----- Data to process

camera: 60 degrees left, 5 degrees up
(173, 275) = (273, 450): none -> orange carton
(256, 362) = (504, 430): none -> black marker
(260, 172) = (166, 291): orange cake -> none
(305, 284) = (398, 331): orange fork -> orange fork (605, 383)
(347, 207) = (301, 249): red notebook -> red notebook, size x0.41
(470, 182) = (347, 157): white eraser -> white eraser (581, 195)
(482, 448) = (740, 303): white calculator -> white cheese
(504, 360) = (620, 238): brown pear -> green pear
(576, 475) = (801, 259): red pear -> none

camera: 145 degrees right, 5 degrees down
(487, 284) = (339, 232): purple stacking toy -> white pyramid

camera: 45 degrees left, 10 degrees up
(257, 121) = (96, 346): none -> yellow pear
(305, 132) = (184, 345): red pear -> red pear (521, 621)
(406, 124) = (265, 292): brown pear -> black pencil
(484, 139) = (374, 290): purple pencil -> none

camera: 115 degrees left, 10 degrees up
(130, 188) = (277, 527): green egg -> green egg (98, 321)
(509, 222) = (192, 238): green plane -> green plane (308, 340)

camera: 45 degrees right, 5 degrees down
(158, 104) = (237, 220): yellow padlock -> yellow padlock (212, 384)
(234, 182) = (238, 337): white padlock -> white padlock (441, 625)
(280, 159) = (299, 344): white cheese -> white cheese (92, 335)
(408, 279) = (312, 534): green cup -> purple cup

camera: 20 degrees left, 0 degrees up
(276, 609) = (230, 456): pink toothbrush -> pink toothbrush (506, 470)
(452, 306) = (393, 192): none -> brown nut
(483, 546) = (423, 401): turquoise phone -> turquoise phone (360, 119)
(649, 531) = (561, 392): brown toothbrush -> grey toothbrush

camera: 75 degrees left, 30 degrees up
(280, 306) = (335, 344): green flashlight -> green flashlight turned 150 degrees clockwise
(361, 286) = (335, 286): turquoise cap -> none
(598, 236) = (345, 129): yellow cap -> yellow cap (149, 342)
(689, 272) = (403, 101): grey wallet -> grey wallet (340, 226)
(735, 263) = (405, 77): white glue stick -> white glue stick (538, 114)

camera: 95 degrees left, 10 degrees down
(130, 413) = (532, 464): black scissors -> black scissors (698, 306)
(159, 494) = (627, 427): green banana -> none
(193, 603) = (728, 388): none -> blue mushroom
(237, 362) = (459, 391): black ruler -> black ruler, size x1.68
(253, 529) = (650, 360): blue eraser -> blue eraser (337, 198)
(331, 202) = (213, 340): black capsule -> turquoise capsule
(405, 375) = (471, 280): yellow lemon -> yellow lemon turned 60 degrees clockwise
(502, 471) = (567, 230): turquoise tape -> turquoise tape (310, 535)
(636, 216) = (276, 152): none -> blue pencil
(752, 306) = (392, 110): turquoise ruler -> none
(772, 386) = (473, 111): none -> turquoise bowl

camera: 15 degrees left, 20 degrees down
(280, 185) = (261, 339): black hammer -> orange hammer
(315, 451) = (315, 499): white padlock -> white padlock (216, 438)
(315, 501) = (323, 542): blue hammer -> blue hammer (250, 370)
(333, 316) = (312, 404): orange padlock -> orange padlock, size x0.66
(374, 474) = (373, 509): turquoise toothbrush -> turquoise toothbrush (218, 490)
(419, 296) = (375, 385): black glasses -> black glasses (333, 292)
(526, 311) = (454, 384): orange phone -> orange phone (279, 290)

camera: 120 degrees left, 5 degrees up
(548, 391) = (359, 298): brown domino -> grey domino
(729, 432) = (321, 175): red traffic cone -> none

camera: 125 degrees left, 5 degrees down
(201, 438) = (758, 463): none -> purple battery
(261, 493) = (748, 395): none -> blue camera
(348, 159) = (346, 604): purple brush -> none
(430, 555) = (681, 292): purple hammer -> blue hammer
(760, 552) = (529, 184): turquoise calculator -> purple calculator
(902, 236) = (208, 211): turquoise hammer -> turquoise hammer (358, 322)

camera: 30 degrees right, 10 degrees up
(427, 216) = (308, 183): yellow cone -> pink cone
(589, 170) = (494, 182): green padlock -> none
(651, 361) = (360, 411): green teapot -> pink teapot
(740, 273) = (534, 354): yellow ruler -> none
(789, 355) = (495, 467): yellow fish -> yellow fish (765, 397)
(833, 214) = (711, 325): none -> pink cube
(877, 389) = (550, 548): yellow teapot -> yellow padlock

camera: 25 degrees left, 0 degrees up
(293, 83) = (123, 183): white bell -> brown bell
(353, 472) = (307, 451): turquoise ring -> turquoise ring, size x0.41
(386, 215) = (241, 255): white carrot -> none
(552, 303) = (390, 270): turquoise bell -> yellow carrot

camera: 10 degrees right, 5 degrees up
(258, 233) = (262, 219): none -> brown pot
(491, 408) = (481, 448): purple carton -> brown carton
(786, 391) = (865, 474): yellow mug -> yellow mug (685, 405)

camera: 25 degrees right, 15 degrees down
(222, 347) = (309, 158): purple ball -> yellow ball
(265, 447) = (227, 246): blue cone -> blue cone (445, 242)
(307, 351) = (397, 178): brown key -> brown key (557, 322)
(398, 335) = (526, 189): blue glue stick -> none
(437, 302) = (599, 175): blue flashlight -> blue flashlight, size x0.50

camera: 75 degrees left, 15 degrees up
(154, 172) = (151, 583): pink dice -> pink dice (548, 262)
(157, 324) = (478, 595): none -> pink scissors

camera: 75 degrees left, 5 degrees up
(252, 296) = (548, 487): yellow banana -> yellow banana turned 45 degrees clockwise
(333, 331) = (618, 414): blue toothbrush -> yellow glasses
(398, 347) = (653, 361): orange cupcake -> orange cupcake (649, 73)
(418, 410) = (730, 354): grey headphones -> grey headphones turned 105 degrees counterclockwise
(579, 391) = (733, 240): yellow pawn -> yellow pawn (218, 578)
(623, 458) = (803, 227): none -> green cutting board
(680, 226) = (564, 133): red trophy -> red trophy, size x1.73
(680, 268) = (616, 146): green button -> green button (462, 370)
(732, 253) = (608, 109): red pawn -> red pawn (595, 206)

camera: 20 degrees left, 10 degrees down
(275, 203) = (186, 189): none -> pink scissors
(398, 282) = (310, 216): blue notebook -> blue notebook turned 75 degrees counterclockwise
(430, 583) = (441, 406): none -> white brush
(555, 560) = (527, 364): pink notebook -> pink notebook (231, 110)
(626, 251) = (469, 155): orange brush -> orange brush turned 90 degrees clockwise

----------

→ Description of the task
Your job is to give the listing again exactly as it was written.

→ Result of this exercise
camera: 60 degrees left, 5 degrees up
(173, 275) = (273, 450): none -> orange carton
(256, 362) = (504, 430): none -> black marker
(260, 172) = (166, 291): orange cake -> none
(305, 284) = (398, 331): orange fork -> orange fork (605, 383)
(347, 207) = (301, 249): red notebook -> red notebook, size x0.41
(470, 182) = (347, 157): white eraser -> white eraser (581, 195)
(482, 448) = (740, 303): white calculator -> white cheese
(504, 360) = (620, 238): brown pear -> green pear
(576, 475) = (801, 259): red pear -> none

camera: 145 degrees right, 5 degrees down
(487, 284) = (339, 232): purple stacking toy -> white pyramid

camera: 45 degrees left, 10 degrees up
(257, 121) = (96, 346): none -> yellow pear
(305, 132) = (184, 345): red pear -> red pear (521, 621)
(406, 124) = (265, 292): brown pear -> black pencil
(484, 139) = (374, 290): purple pencil -> none

camera: 115 degrees left, 10 degrees up
(130, 188) = (277, 527): green egg -> green egg (98, 321)
(509, 222) = (192, 238): green plane -> green plane (308, 340)

camera: 45 degrees right, 5 degrees down
(158, 104) = (237, 220): yellow padlock -> yellow padlock (212, 384)
(234, 182) = (238, 337): white padlock -> white padlock (441, 625)
(280, 159) = (299, 344): white cheese -> white cheese (92, 335)
(408, 279) = (312, 534): green cup -> purple cup

camera: 20 degrees left, 0 degrees up
(276, 609) = (230, 456): pink toothbrush -> pink toothbrush (506, 470)
(452, 306) = (393, 192): none -> brown nut
(483, 546) = (423, 401): turquoise phone -> turquoise phone (360, 119)
(649, 531) = (561, 392): brown toothbrush -> grey toothbrush

camera: 75 degrees left, 30 degrees up
(280, 306) = (335, 344): green flashlight -> green flashlight turned 150 degrees clockwise
(361, 286) = (335, 286): turquoise cap -> none
(598, 236) = (345, 129): yellow cap -> yellow cap (149, 342)
(689, 272) = (403, 101): grey wallet -> grey wallet (340, 226)
(735, 263) = (405, 77): white glue stick -> white glue stick (538, 114)

camera: 95 degrees left, 10 degrees down
(130, 413) = (532, 464): black scissors -> black scissors (698, 306)
(159, 494) = (627, 427): green banana -> none
(193, 603) = (728, 388): none -> blue mushroom
(237, 362) = (459, 391): black ruler -> black ruler, size x1.68
(253, 529) = (650, 360): blue eraser -> blue eraser (337, 198)
(331, 202) = (213, 340): black capsule -> turquoise capsule
(405, 375) = (471, 280): yellow lemon -> yellow lemon turned 60 degrees clockwise
(502, 471) = (567, 230): turquoise tape -> turquoise tape (310, 535)
(636, 216) = (276, 152): none -> blue pencil
(752, 306) = (392, 110): turquoise ruler -> none
(772, 386) = (473, 111): none -> turquoise bowl

camera: 15 degrees left, 20 degrees down
(280, 185) = (261, 339): black hammer -> orange hammer
(315, 451) = (315, 499): white padlock -> white padlock (216, 438)
(315, 501) = (323, 542): blue hammer -> blue hammer (250, 370)
(333, 316) = (312, 404): orange padlock -> orange padlock, size x0.66
(374, 474) = (373, 509): turquoise toothbrush -> turquoise toothbrush (218, 490)
(419, 296) = (375, 385): black glasses -> black glasses (333, 292)
(526, 311) = (454, 384): orange phone -> orange phone (279, 290)

camera: 120 degrees left, 5 degrees up
(548, 391) = (359, 298): brown domino -> grey domino
(729, 432) = (321, 175): red traffic cone -> none

camera: 125 degrees left, 5 degrees down
(201, 438) = (758, 463): none -> purple battery
(261, 493) = (748, 395): none -> blue camera
(348, 159) = (346, 604): purple brush -> none
(430, 555) = (681, 292): purple hammer -> blue hammer
(760, 552) = (529, 184): turquoise calculator -> purple calculator
(902, 236) = (208, 211): turquoise hammer -> turquoise hammer (358, 322)

camera: 30 degrees right, 10 degrees up
(427, 216) = (308, 183): yellow cone -> pink cone
(589, 170) = (494, 182): green padlock -> none
(651, 361) = (360, 411): green teapot -> pink teapot
(740, 273) = (534, 354): yellow ruler -> none
(789, 355) = (495, 467): yellow fish -> yellow fish (765, 397)
(833, 214) = (711, 325): none -> pink cube
(877, 389) = (550, 548): yellow teapot -> yellow padlock

camera: 25 degrees left, 0 degrees up
(293, 83) = (123, 183): white bell -> brown bell
(353, 472) = (307, 451): turquoise ring -> turquoise ring, size x0.41
(386, 215) = (241, 255): white carrot -> none
(552, 303) = (390, 270): turquoise bell -> yellow carrot

camera: 10 degrees right, 5 degrees up
(258, 233) = (262, 219): none -> brown pot
(491, 408) = (481, 448): purple carton -> brown carton
(786, 391) = (865, 474): yellow mug -> yellow mug (685, 405)

camera: 25 degrees right, 15 degrees down
(222, 347) = (309, 158): purple ball -> yellow ball
(265, 447) = (227, 246): blue cone -> blue cone (445, 242)
(307, 351) = (397, 178): brown key -> brown key (557, 322)
(398, 335) = (526, 189): blue glue stick -> none
(437, 302) = (599, 175): blue flashlight -> blue flashlight, size x0.50

camera: 75 degrees left, 15 degrees up
(154, 172) = (151, 583): pink dice -> pink dice (548, 262)
(157, 324) = (478, 595): none -> pink scissors

camera: 75 degrees left, 5 degrees up
(252, 296) = (548, 487): yellow banana -> yellow banana turned 45 degrees clockwise
(333, 331) = (618, 414): blue toothbrush -> yellow glasses
(398, 347) = (653, 361): orange cupcake -> orange cupcake (649, 73)
(418, 410) = (730, 354): grey headphones -> grey headphones turned 105 degrees counterclockwise
(579, 391) = (733, 240): yellow pawn -> yellow pawn (218, 578)
(623, 458) = (803, 227): none -> green cutting board
(680, 226) = (564, 133): red trophy -> red trophy, size x1.73
(680, 268) = (616, 146): green button -> green button (462, 370)
(732, 253) = (608, 109): red pawn -> red pawn (595, 206)

camera: 20 degrees left, 10 degrees down
(275, 203) = (186, 189): none -> pink scissors
(398, 282) = (310, 216): blue notebook -> blue notebook turned 75 degrees counterclockwise
(430, 583) = (441, 406): none -> white brush
(555, 560) = (527, 364): pink notebook -> pink notebook (231, 110)
(626, 251) = (469, 155): orange brush -> orange brush turned 90 degrees clockwise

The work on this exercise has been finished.